(EXERCISE BRIEF) Would you copy every record exactly as it stands and drop the pictures?

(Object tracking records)
* * *

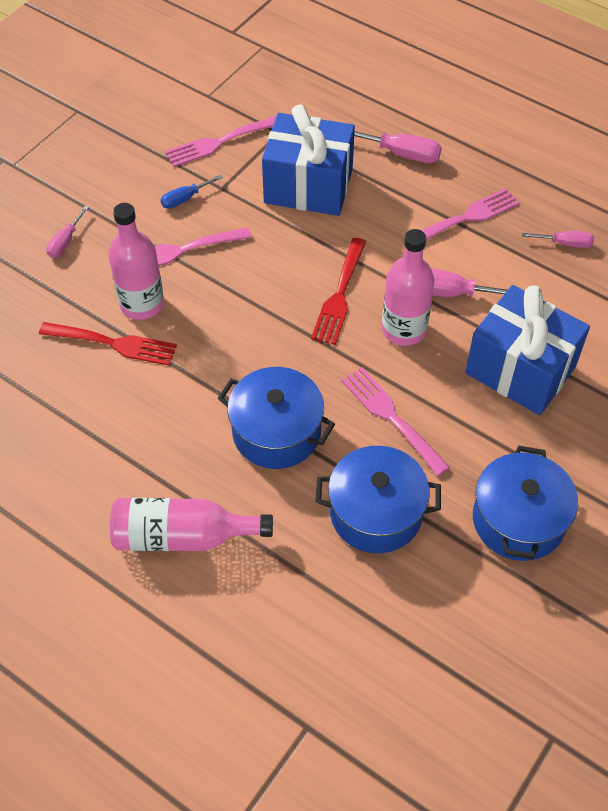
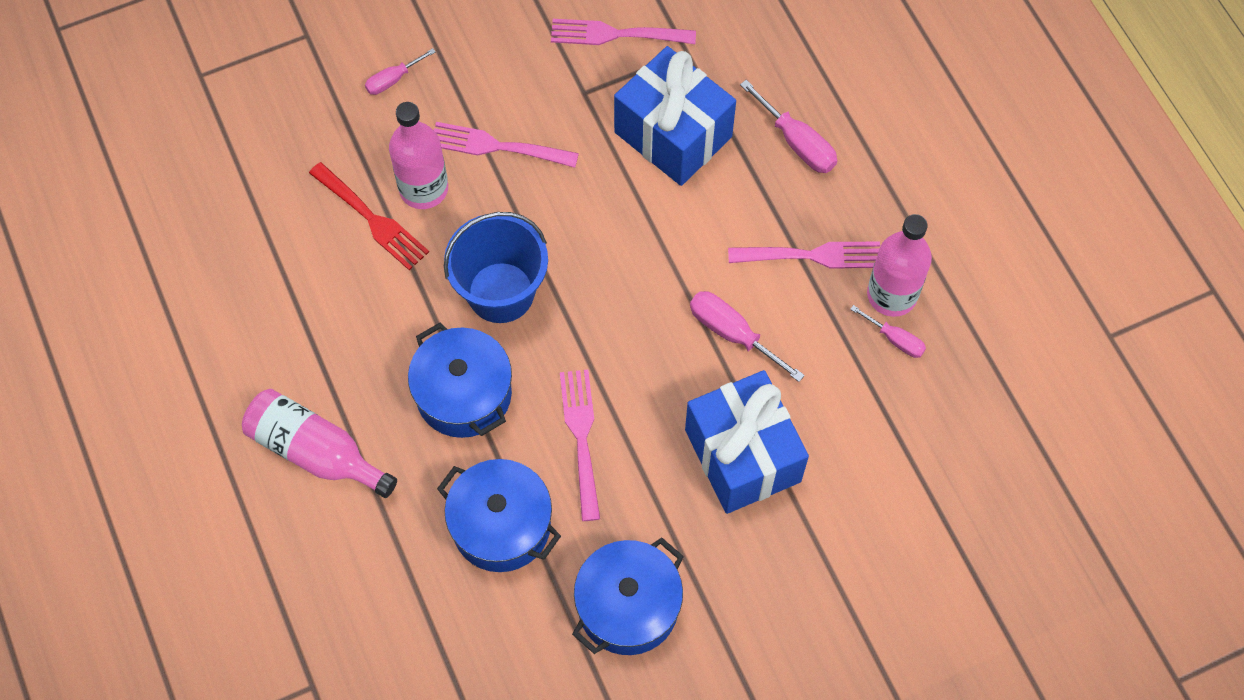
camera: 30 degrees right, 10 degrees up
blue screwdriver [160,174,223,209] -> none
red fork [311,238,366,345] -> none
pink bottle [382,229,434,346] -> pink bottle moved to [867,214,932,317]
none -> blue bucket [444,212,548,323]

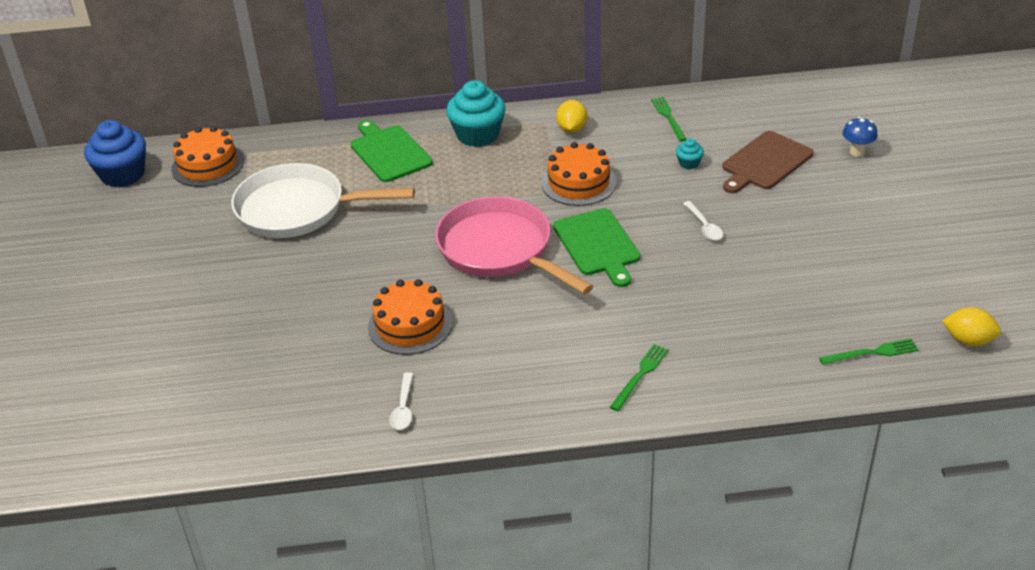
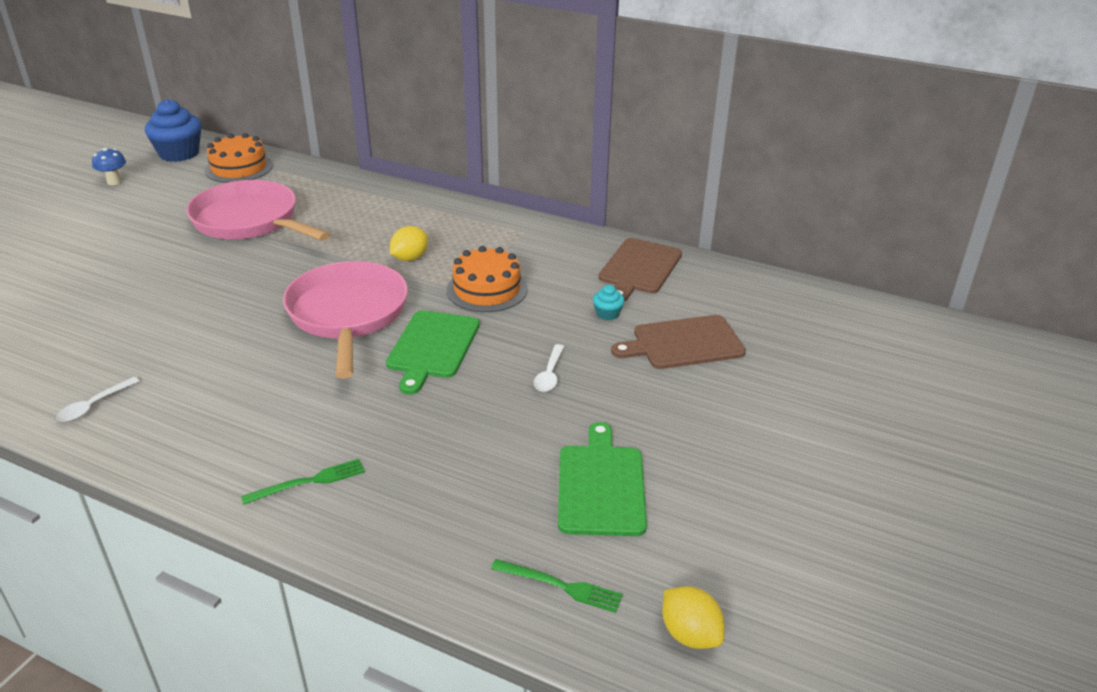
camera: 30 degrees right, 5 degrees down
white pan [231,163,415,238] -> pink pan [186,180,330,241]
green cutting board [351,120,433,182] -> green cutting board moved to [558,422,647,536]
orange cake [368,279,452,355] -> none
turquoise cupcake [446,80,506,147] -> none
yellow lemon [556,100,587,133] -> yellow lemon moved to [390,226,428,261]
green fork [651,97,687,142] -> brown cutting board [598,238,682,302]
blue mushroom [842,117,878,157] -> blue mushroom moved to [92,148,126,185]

* * *

(ANSWER SPACE)
camera: 30 degrees right, 10 degrees up
blue screwdriver [160,174,223,209] -> none
red fork [311,238,366,345] -> none
pink bottle [382,229,434,346] -> pink bottle moved to [867,214,932,317]
none -> blue bucket [444,212,548,323]

camera: 30 degrees right, 5 degrees down
white pan [231,163,415,238] -> pink pan [186,180,330,241]
green cutting board [351,120,433,182] -> green cutting board moved to [558,422,647,536]
orange cake [368,279,452,355] -> none
turquoise cupcake [446,80,506,147] -> none
yellow lemon [556,100,587,133] -> yellow lemon moved to [390,226,428,261]
green fork [651,97,687,142] -> brown cutting board [598,238,682,302]
blue mushroom [842,117,878,157] -> blue mushroom moved to [92,148,126,185]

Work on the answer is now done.